Assigned task: Identical copies of all the records below are needed.

======== Dataset records

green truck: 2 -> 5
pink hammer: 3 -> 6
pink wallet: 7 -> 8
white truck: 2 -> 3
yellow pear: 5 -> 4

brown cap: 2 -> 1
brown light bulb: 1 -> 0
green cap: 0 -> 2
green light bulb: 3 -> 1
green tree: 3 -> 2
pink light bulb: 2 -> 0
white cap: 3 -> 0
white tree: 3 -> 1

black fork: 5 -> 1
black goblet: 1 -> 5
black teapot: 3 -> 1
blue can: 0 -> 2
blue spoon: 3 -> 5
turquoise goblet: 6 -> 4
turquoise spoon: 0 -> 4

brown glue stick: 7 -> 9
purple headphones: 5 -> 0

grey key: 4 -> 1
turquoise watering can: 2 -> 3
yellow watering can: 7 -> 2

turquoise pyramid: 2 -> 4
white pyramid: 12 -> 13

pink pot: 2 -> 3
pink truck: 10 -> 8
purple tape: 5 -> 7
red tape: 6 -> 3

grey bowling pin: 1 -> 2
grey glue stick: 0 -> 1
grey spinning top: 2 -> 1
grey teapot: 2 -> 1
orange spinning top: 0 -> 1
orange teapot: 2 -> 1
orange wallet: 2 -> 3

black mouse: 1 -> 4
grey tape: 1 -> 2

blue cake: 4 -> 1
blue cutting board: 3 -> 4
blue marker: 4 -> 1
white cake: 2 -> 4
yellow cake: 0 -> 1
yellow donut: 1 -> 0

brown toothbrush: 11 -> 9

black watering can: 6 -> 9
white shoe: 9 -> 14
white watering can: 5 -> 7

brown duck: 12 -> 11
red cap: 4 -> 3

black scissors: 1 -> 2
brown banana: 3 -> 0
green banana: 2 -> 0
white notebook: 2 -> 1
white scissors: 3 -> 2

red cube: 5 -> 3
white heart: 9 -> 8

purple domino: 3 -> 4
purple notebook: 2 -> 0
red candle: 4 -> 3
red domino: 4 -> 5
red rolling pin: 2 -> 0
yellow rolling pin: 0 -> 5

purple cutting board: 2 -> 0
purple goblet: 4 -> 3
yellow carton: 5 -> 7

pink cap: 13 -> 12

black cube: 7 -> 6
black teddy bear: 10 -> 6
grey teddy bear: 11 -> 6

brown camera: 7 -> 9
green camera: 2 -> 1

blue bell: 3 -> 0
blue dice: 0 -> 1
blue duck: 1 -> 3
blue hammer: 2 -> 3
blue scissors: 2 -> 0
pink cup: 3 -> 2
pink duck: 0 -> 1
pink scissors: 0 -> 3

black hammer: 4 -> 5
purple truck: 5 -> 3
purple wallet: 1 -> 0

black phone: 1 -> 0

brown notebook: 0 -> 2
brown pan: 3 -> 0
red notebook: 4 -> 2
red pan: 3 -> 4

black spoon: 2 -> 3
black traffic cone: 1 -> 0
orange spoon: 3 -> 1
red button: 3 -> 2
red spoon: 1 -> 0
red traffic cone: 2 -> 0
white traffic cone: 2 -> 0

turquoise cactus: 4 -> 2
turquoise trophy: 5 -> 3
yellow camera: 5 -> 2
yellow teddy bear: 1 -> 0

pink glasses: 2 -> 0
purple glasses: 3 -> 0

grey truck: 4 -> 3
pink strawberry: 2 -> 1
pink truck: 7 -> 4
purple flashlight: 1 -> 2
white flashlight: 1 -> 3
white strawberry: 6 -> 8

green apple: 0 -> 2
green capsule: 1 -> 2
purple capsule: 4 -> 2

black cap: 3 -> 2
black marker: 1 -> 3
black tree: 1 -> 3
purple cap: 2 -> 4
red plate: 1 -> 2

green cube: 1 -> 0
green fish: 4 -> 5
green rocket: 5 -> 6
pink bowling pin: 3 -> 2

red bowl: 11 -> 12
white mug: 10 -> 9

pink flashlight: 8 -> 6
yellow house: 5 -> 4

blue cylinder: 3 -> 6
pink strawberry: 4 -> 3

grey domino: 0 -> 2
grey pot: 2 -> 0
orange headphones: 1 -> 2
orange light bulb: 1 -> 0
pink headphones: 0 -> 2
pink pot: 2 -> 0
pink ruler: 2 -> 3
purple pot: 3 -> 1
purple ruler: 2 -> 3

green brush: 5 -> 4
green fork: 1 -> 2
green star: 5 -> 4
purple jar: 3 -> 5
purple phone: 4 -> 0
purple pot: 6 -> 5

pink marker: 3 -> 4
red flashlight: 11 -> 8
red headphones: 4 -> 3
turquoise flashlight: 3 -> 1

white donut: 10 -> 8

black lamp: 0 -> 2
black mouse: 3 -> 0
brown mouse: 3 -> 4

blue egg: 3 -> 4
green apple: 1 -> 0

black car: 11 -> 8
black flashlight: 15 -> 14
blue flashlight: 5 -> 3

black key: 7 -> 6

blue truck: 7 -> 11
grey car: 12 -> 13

================

Solution to this exercise:
green truck: 2 -> 5
pink hammer: 3 -> 6
pink wallet: 7 -> 8
white truck: 2 -> 3
yellow pear: 5 -> 4

brown cap: 2 -> 1
brown light bulb: 1 -> 0
green cap: 0 -> 2
green light bulb: 3 -> 1
green tree: 3 -> 2
pink light bulb: 2 -> 0
white cap: 3 -> 0
white tree: 3 -> 1

black fork: 5 -> 1
black goblet: 1 -> 5
black teapot: 3 -> 1
blue can: 0 -> 2
blue spoon: 3 -> 5
turquoise goblet: 6 -> 4
turquoise spoon: 0 -> 4

brown glue stick: 7 -> 9
purple headphones: 5 -> 0

grey key: 4 -> 1
turquoise watering can: 2 -> 3
yellow watering can: 7 -> 2

turquoise pyramid: 2 -> 4
white pyramid: 12 -> 13

pink pot: 2 -> 3
pink truck: 10 -> 8
purple tape: 5 -> 7
red tape: 6 -> 3

grey bowling pin: 1 -> 2
grey glue stick: 0 -> 1
grey spinning top: 2 -> 1
grey teapot: 2 -> 1
orange spinning top: 0 -> 1
orange teapot: 2 -> 1
orange wallet: 2 -> 3

black mouse: 1 -> 4
grey tape: 1 -> 2

blue cake: 4 -> 1
blue cutting board: 3 -> 4
blue marker: 4 -> 1
white cake: 2 -> 4
yellow cake: 0 -> 1
yellow donut: 1 -> 0

brown toothbrush: 11 -> 9

black watering can: 6 -> 9
white shoe: 9 -> 14
white watering can: 5 -> 7

brown duck: 12 -> 11
red cap: 4 -> 3

black scissors: 1 -> 2
brown banana: 3 -> 0
green banana: 2 -> 0
white notebook: 2 -> 1
white scissors: 3 -> 2

red cube: 5 -> 3
white heart: 9 -> 8

purple domino: 3 -> 4
purple notebook: 2 -> 0
red candle: 4 -> 3
red domino: 4 -> 5
red rolling pin: 2 -> 0
yellow rolling pin: 0 -> 5

purple cutting board: 2 -> 0
purple goblet: 4 -> 3
yellow carton: 5 -> 7

pink cap: 13 -> 12

black cube: 7 -> 6
black teddy bear: 10 -> 6
grey teddy bear: 11 -> 6

brown camera: 7 -> 9
green camera: 2 -> 1

blue bell: 3 -> 0
blue dice: 0 -> 1
blue duck: 1 -> 3
blue hammer: 2 -> 3
blue scissors: 2 -> 0
pink cup: 3 -> 2
pink duck: 0 -> 1
pink scissors: 0 -> 3

black hammer: 4 -> 5
purple truck: 5 -> 3
purple wallet: 1 -> 0

black phone: 1 -> 0

brown notebook: 0 -> 2
brown pan: 3 -> 0
red notebook: 4 -> 2
red pan: 3 -> 4

black spoon: 2 -> 3
black traffic cone: 1 -> 0
orange spoon: 3 -> 1
red button: 3 -> 2
red spoon: 1 -> 0
red traffic cone: 2 -> 0
white traffic cone: 2 -> 0

turquoise cactus: 4 -> 2
turquoise trophy: 5 -> 3
yellow camera: 5 -> 2
yellow teddy bear: 1 -> 0

pink glasses: 2 -> 0
purple glasses: 3 -> 0

grey truck: 4 -> 3
pink strawberry: 2 -> 1
pink truck: 7 -> 4
purple flashlight: 1 -> 2
white flashlight: 1 -> 3
white strawberry: 6 -> 8

green apple: 0 -> 2
green capsule: 1 -> 2
purple capsule: 4 -> 2

black cap: 3 -> 2
black marker: 1 -> 3
black tree: 1 -> 3
purple cap: 2 -> 4
red plate: 1 -> 2

green cube: 1 -> 0
green fish: 4 -> 5
green rocket: 5 -> 6
pink bowling pin: 3 -> 2

red bowl: 11 -> 12
white mug: 10 -> 9

pink flashlight: 8 -> 6
yellow house: 5 -> 4

blue cylinder: 3 -> 6
pink strawberry: 4 -> 3

grey domino: 0 -> 2
grey pot: 2 -> 0
orange headphones: 1 -> 2
orange light bulb: 1 -> 0
pink headphones: 0 -> 2
pink pot: 2 -> 0
pink ruler: 2 -> 3
purple pot: 3 -> 1
purple ruler: 2 -> 3

green brush: 5 -> 4
green fork: 1 -> 2
green star: 5 -> 4
purple jar: 3 -> 5
purple phone: 4 -> 0
purple pot: 6 -> 5

pink marker: 3 -> 4
red flashlight: 11 -> 8
red headphones: 4 -> 3
turquoise flashlight: 3 -> 1

white donut: 10 -> 8

black lamp: 0 -> 2
black mouse: 3 -> 0
brown mouse: 3 -> 4

blue egg: 3 -> 4
green apple: 1 -> 0

black car: 11 -> 8
black flashlight: 15 -> 14
blue flashlight: 5 -> 3

black key: 7 -> 6

blue truck: 7 -> 11
grey car: 12 -> 13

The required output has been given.